-- Opening Marker --

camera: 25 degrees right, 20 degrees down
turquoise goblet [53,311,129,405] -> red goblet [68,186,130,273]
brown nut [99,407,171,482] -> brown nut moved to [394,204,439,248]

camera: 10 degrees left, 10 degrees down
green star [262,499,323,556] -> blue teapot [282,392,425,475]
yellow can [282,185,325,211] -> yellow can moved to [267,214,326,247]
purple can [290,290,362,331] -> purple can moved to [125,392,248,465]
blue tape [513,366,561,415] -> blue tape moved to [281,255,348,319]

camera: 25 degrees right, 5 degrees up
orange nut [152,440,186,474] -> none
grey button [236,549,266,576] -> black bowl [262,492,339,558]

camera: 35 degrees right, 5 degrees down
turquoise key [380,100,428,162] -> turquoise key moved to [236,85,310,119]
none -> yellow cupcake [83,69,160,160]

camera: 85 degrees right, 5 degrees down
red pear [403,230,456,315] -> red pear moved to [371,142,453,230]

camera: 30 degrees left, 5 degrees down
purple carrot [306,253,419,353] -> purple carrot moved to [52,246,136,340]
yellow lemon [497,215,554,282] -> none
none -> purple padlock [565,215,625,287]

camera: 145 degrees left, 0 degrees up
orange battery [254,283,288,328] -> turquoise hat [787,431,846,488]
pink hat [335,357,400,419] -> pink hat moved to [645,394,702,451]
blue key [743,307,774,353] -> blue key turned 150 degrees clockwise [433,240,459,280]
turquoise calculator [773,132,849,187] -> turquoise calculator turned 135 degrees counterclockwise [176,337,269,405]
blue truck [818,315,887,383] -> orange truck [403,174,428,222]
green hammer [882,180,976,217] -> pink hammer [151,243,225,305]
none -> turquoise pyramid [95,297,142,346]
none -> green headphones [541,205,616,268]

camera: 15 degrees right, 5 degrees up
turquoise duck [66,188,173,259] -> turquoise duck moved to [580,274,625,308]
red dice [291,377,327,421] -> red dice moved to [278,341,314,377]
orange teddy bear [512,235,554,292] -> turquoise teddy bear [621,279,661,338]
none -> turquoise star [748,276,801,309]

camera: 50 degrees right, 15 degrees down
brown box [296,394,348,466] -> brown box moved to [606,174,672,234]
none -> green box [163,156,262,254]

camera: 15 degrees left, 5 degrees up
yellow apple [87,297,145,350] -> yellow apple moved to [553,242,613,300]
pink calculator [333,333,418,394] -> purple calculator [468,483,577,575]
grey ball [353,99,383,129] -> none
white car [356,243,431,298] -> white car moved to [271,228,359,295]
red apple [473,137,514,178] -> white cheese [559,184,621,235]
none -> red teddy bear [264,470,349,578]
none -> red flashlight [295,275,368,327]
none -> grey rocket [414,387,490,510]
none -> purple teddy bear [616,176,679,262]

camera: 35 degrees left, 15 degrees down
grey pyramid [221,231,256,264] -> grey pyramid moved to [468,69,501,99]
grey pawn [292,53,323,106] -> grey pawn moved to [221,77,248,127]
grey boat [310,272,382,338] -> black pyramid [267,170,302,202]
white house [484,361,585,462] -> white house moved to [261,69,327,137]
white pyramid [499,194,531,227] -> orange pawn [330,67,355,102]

-- Closing Marker --

Required action:
Using only the listing above, restate exactly the lines from the line containing "camera: 85 degrees right, 5 degrees down" through the line containing "camera: 145 degrees left, 0 degrees up", both included.

Solution to the exercise:
camera: 85 degrees right, 5 degrees down
red pear [403,230,456,315] -> red pear moved to [371,142,453,230]

camera: 30 degrees left, 5 degrees down
purple carrot [306,253,419,353] -> purple carrot moved to [52,246,136,340]
yellow lemon [497,215,554,282] -> none
none -> purple padlock [565,215,625,287]

camera: 145 degrees left, 0 degrees up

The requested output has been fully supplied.